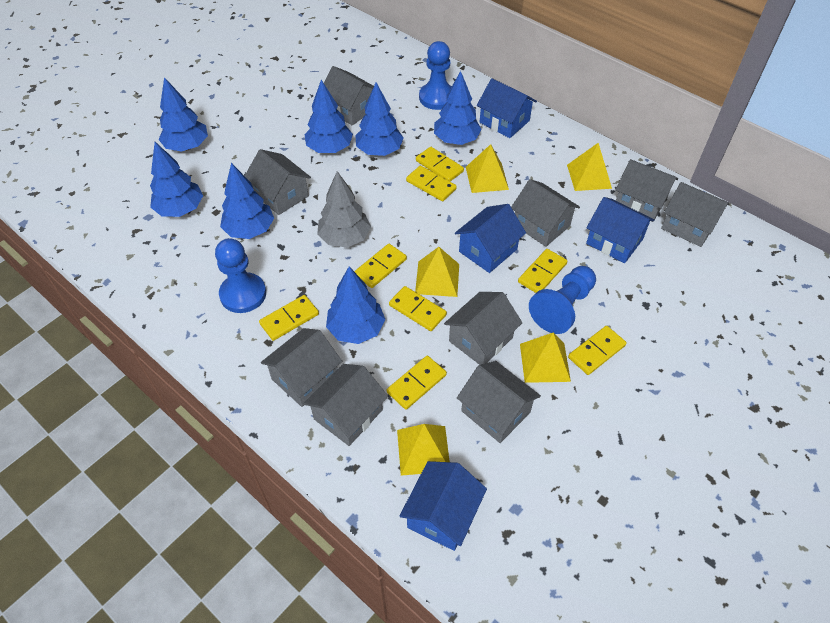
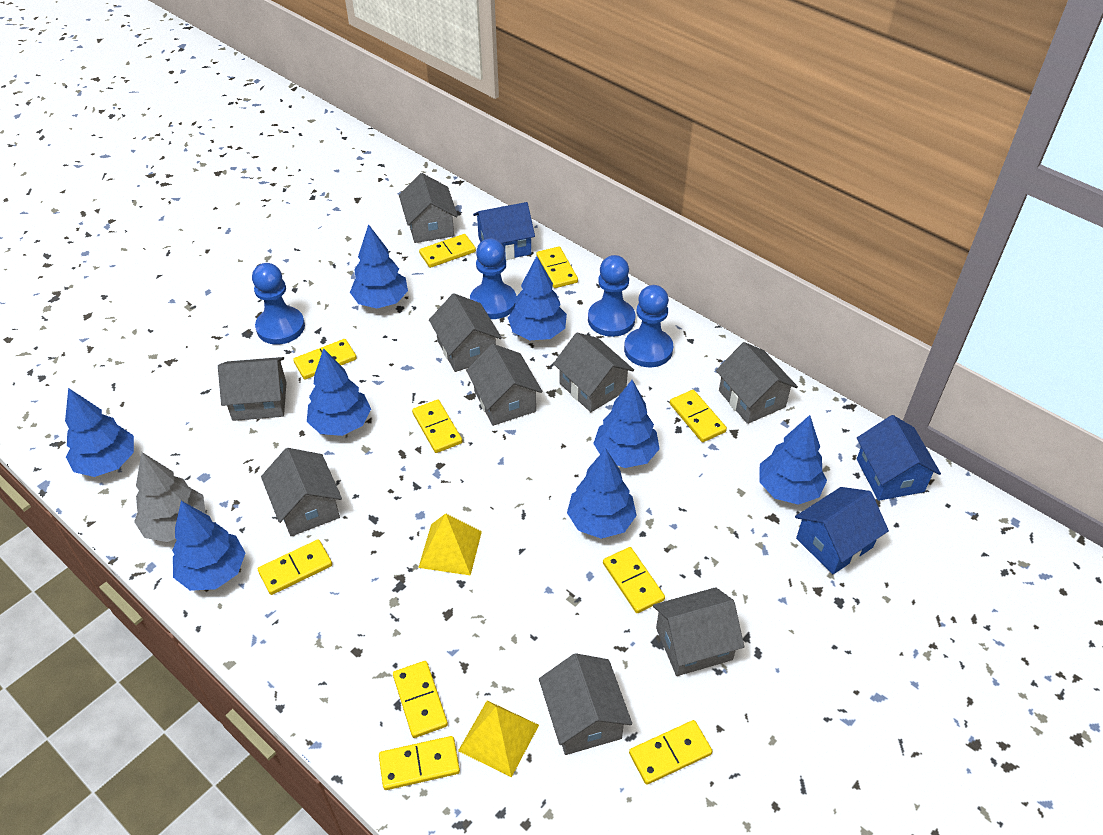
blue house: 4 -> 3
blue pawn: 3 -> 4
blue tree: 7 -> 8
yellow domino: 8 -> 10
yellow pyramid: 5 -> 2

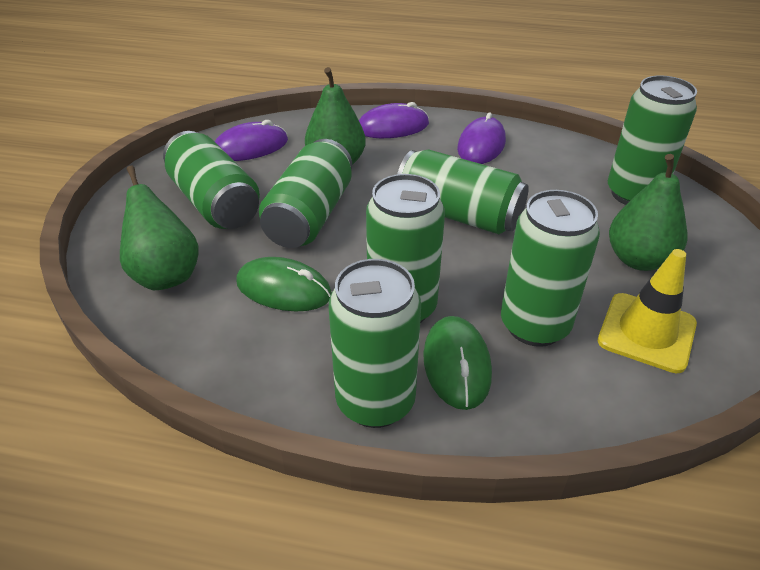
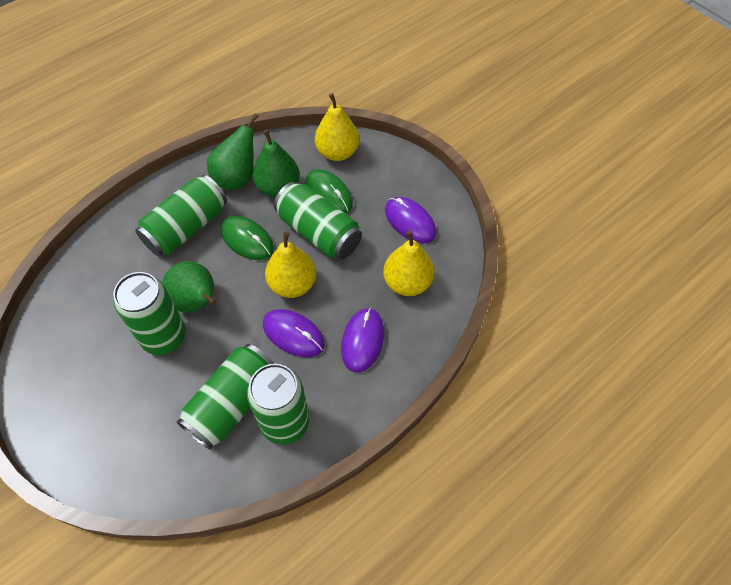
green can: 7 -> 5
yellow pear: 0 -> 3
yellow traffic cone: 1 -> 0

**PROBLEM**
Exactly reproduce each entry, but drop the pictures.

**OUTPUT OF THE EXERCISE**
blue house: 4 -> 3
blue pawn: 3 -> 4
blue tree: 7 -> 8
yellow domino: 8 -> 10
yellow pyramid: 5 -> 2

green can: 7 -> 5
yellow pear: 0 -> 3
yellow traffic cone: 1 -> 0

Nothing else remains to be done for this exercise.